Work instructions >>
Only the lines from the line containing "none -> white 1x2 brick [204,337,270,472]" to the end of the material belong in the copy; set them down exactly, without pictures.

Source material >>

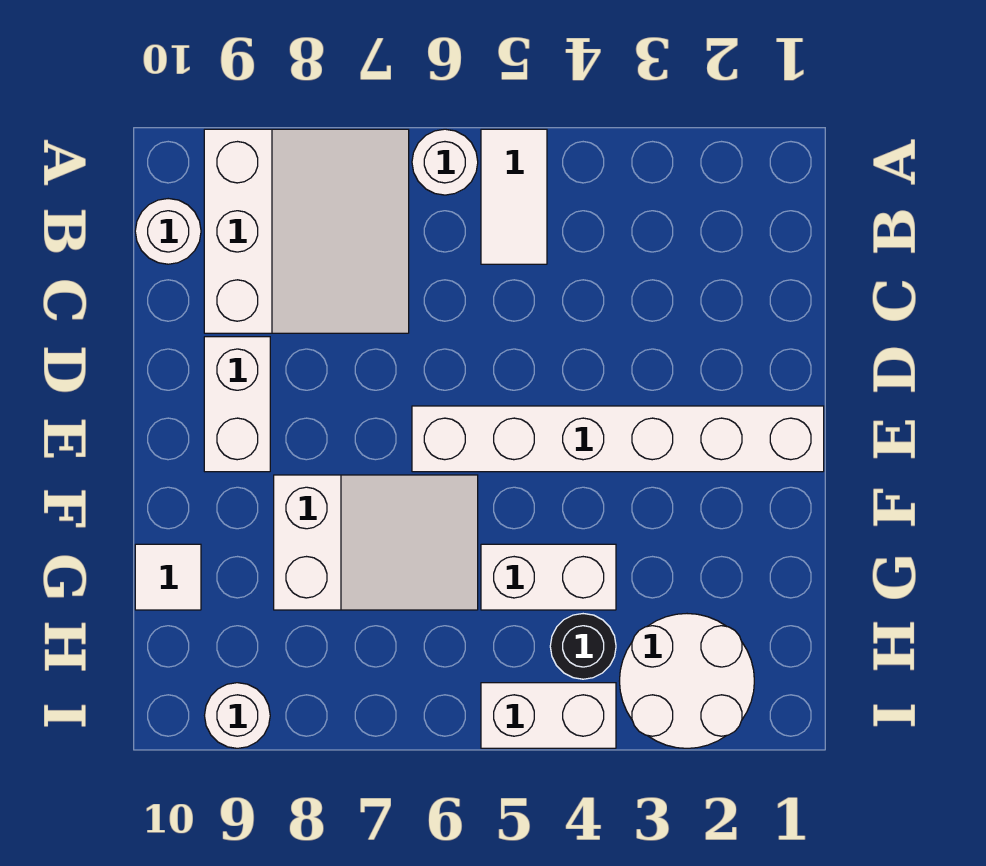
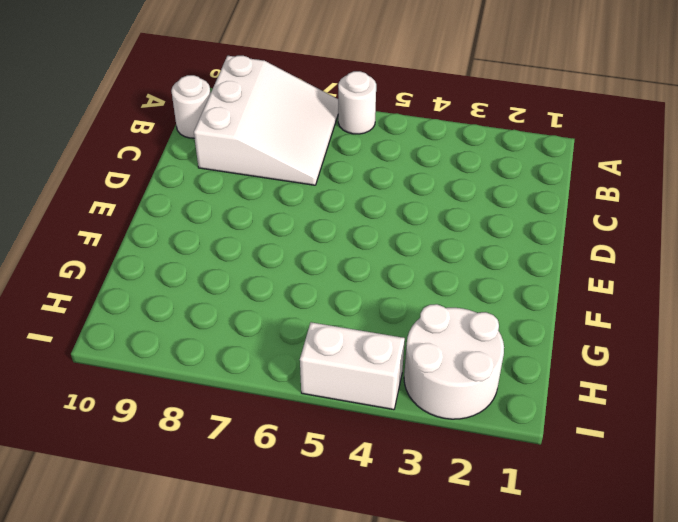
none -> white 1x2 tile [481,129,547,264]
none -> white 1x2 brick [204,337,270,472]
none -> white 1x6 brick [412,406,824,472]

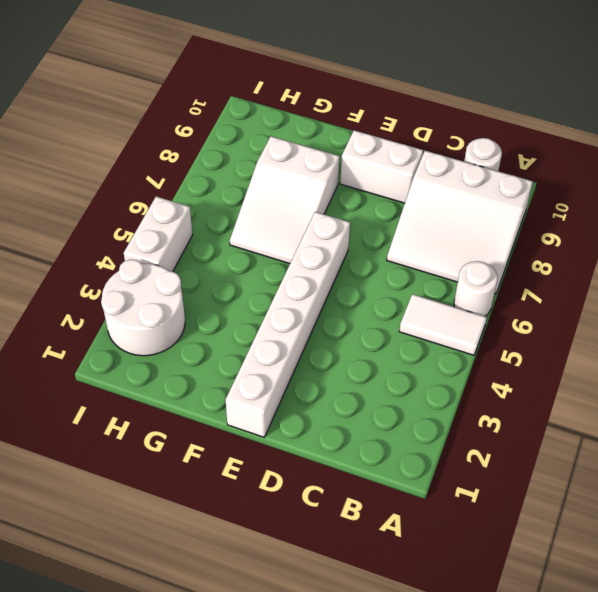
none -> white 1x2 brick [481,544,616,610]
none -> white 1x1 tile [135,544,201,610]
none -> black 1x1 round brick [550,614,616,679]

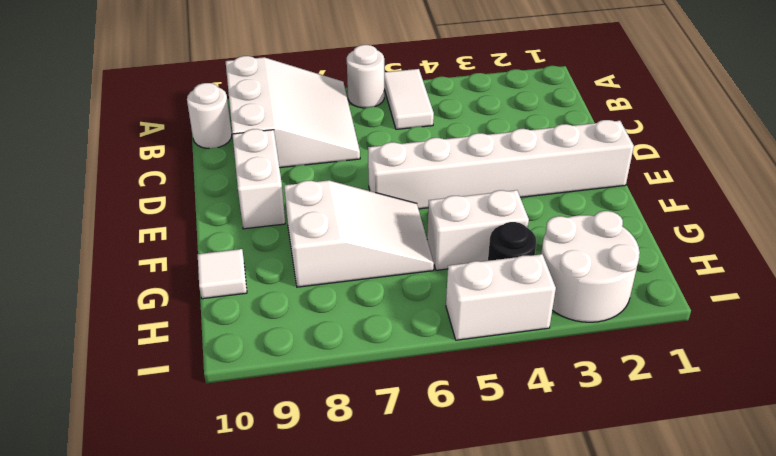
none -> white 1x1 round brick [205,683,270,748]

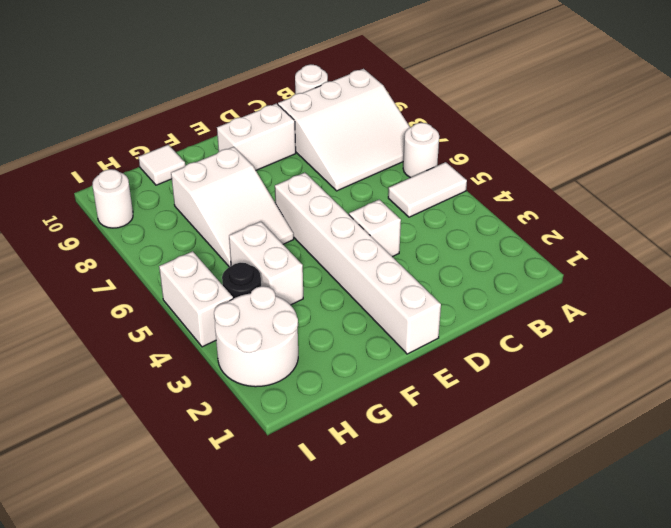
white 1x1 brick [349,200,401,257] -> none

Result of this exercise >>
none -> white 1x2 brick [204,337,270,472]
none -> white 1x6 brick [412,406,824,472]

none -> white 1x2 brick [481,544,616,610]
none -> white 1x1 tile [135,544,201,610]
none -> black 1x1 round brick [550,614,616,679]

none -> white 1x1 round brick [205,683,270,748]

white 1x1 brick [349,200,401,257] -> none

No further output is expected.